▸ **What to work on**: Once every line containing "tape" has been counted, report the total for the data and nothing else.

[Provided records — start]

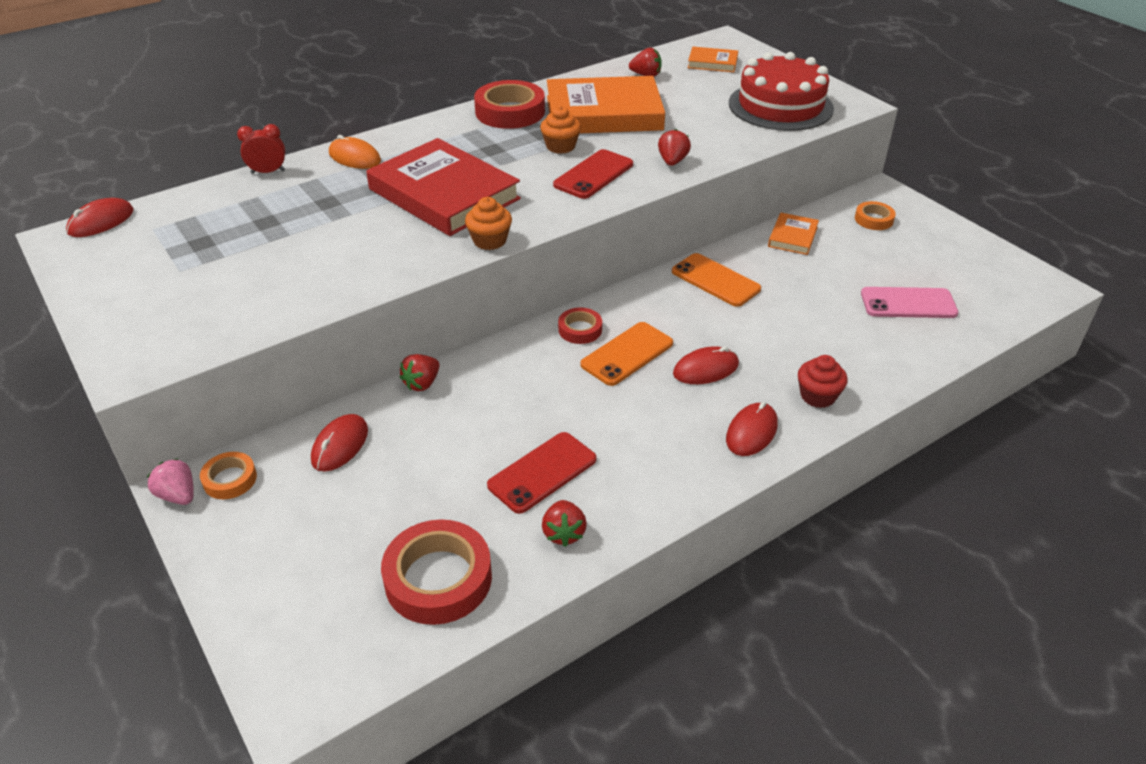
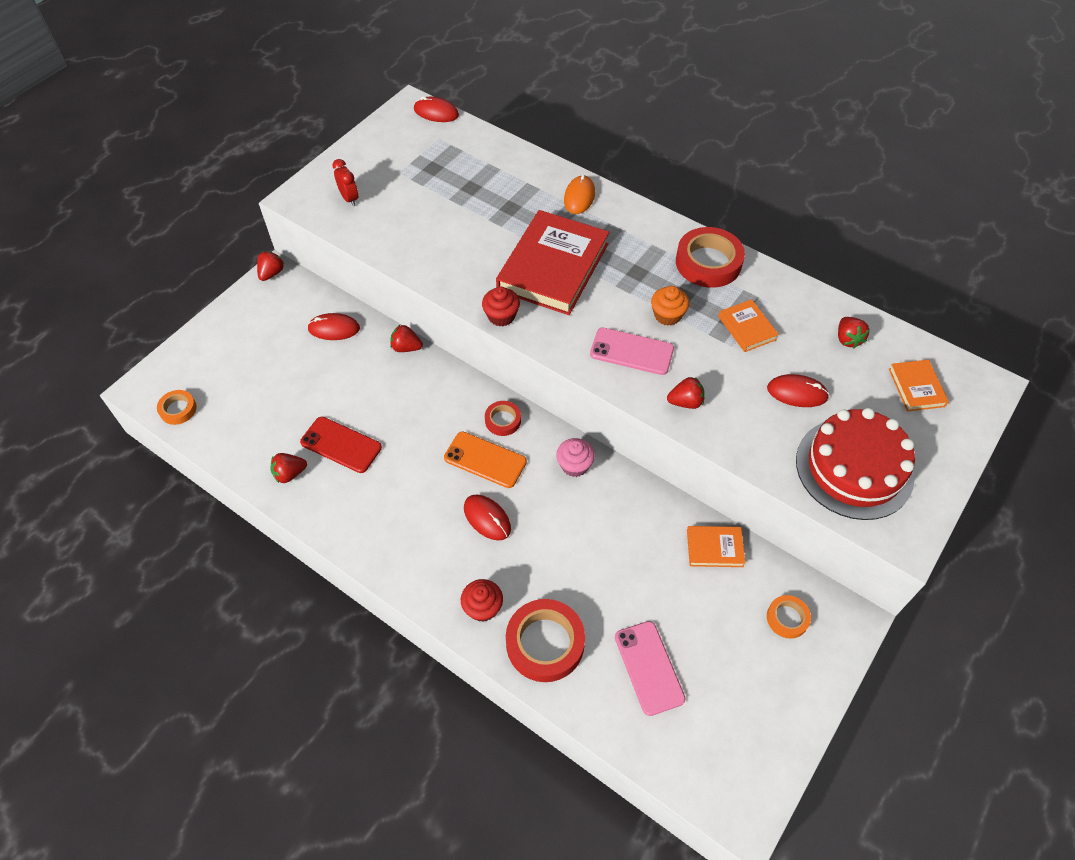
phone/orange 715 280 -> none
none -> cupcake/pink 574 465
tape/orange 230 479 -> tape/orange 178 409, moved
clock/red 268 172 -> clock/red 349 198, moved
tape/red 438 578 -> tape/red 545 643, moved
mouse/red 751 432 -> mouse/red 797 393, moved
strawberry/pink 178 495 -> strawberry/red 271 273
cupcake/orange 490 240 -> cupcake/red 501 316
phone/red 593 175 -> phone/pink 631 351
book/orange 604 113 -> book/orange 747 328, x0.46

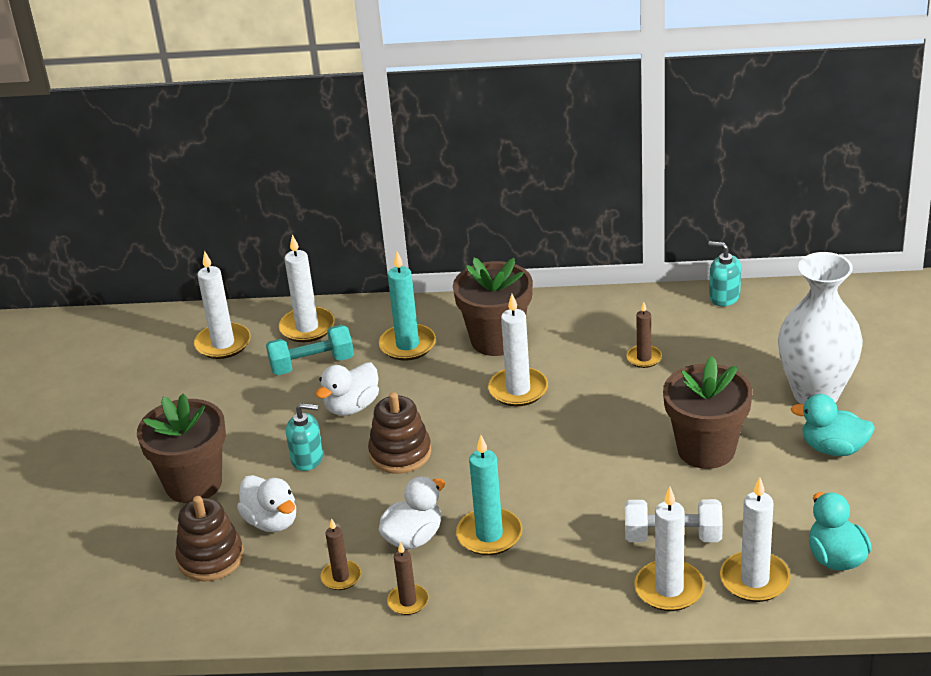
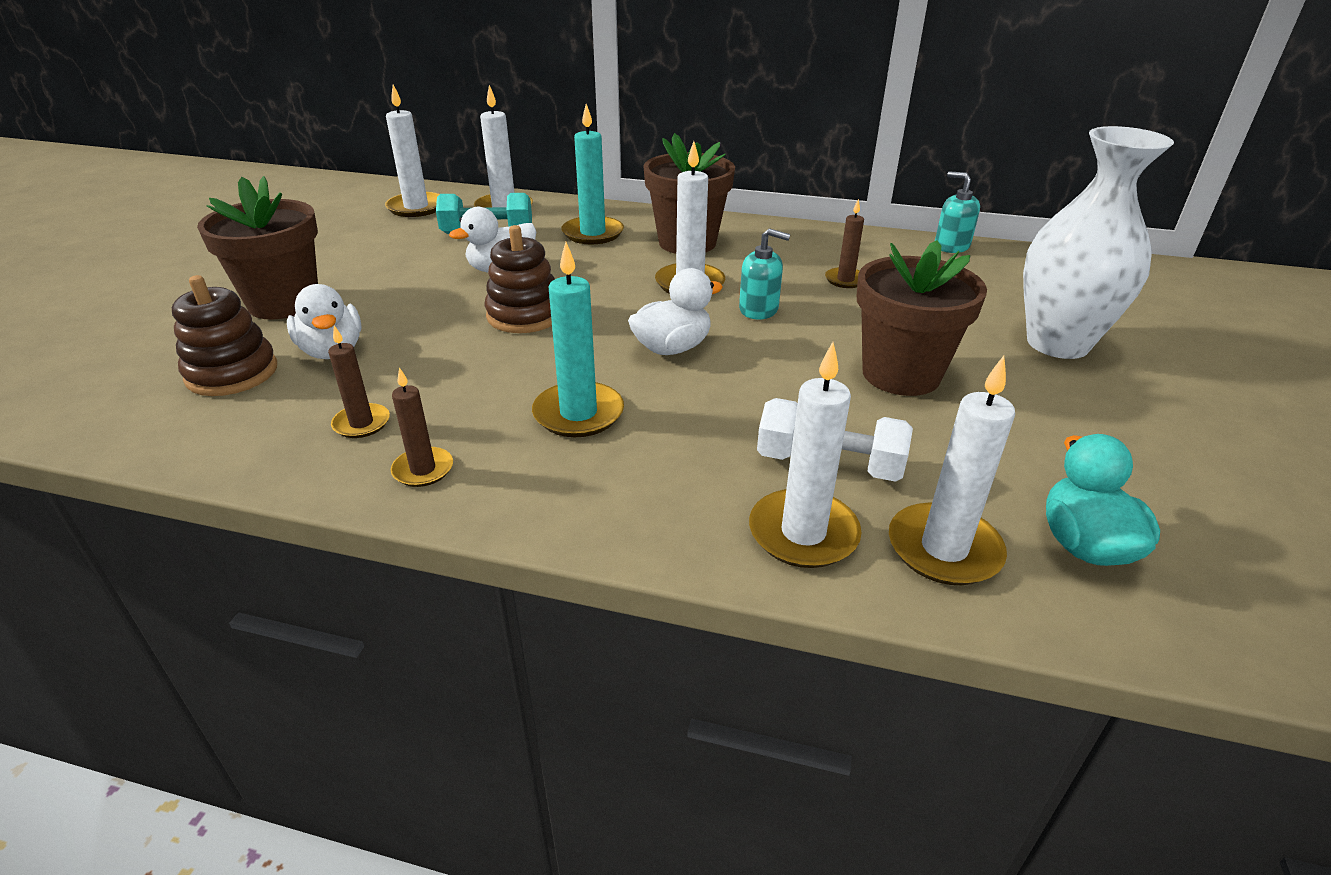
duck/turquoise 833 448 -> none
soap dispenser/turquoise 307 458 -> soap dispenser/turquoise 759 309, moved
duck/white 413 538 -> duck/white 672 348, moved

[Provided records — finish]

▸ **Reply to the task**: 2